What this task involves.
Having located the line with "(415, 129) = (224, 344): none -> yellow duck", print it and each remaining line exactly, stopping at the end of the material and omitting pictures.

Records for processing.
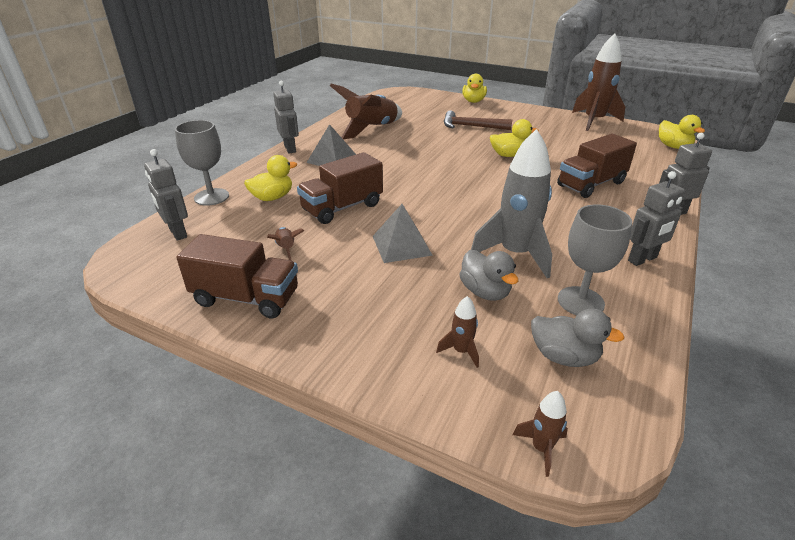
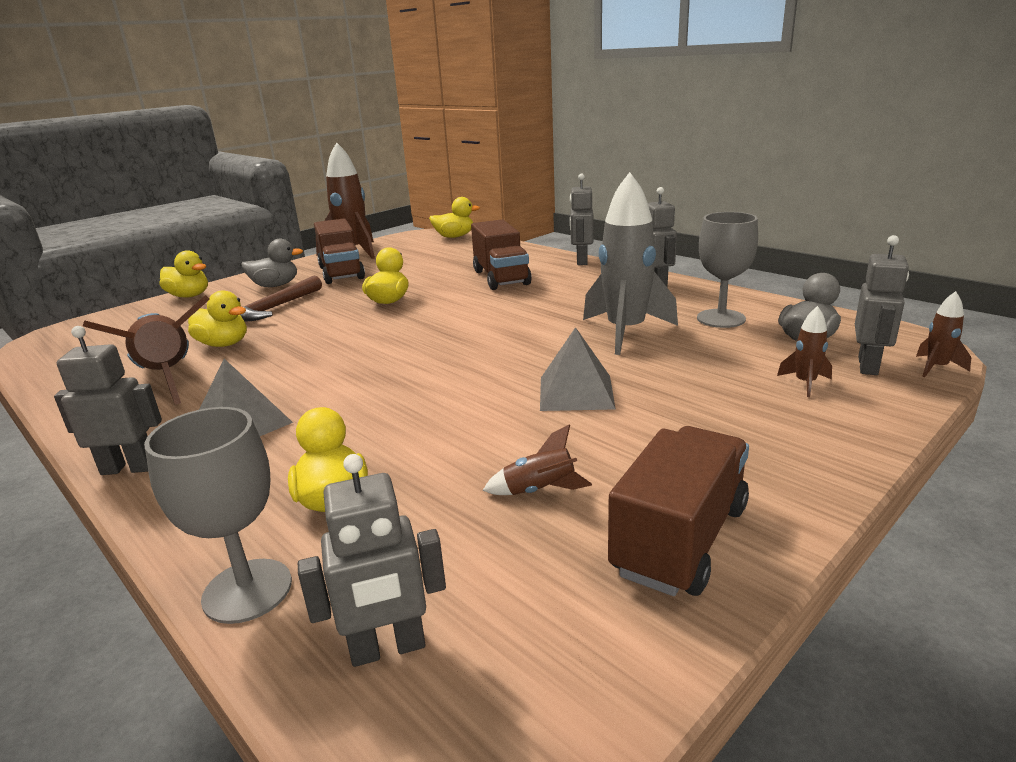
camera: 70 degrees left, 10 degrees down
(342, 207) = (435, 428): brown truck -> brown truck (341, 273)
(415, 129) = (224, 344): none -> yellow duck
(485, 292) = (697, 357): grey duck -> grey duck (275, 285)
(519, 395) = (868, 366): none -> grey robot

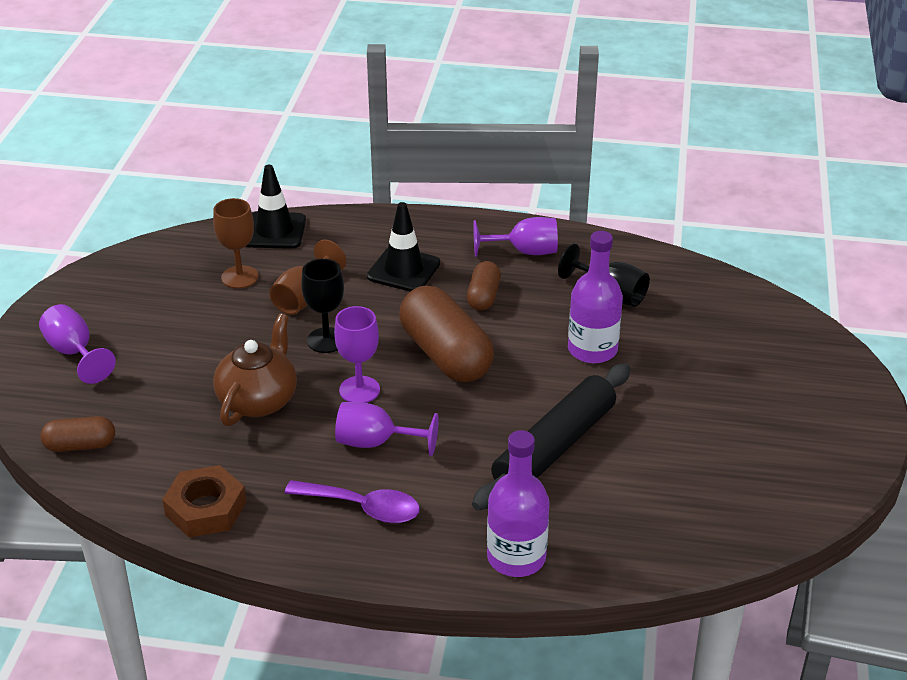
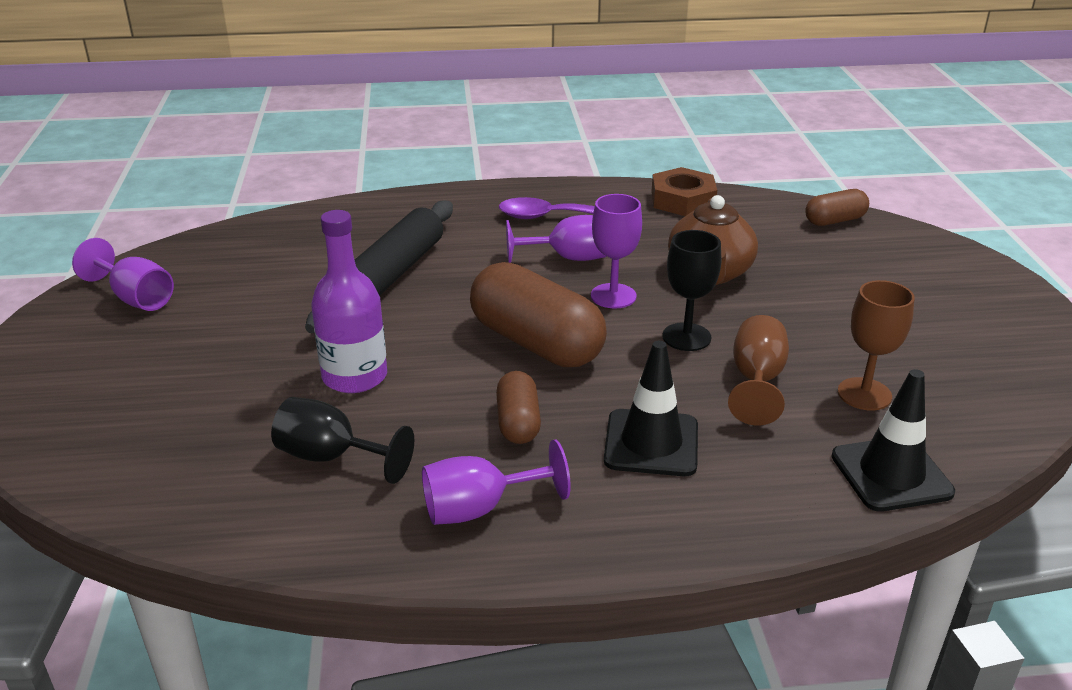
camera: 165 degrees right, 5 degrees down
(74, 353) = (943, 284): purple goblet -> purple goblet (136, 298)
(516, 557) = (408, 207): purple bottle -> none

Written reply.
(415, 129) = (224, 344): none -> yellow duck
(485, 292) = (697, 357): grey duck -> grey duck (275, 285)
(519, 395) = (868, 366): none -> grey robot

camera: 165 degrees right, 5 degrees down
(74, 353) = (943, 284): purple goblet -> purple goblet (136, 298)
(516, 557) = (408, 207): purple bottle -> none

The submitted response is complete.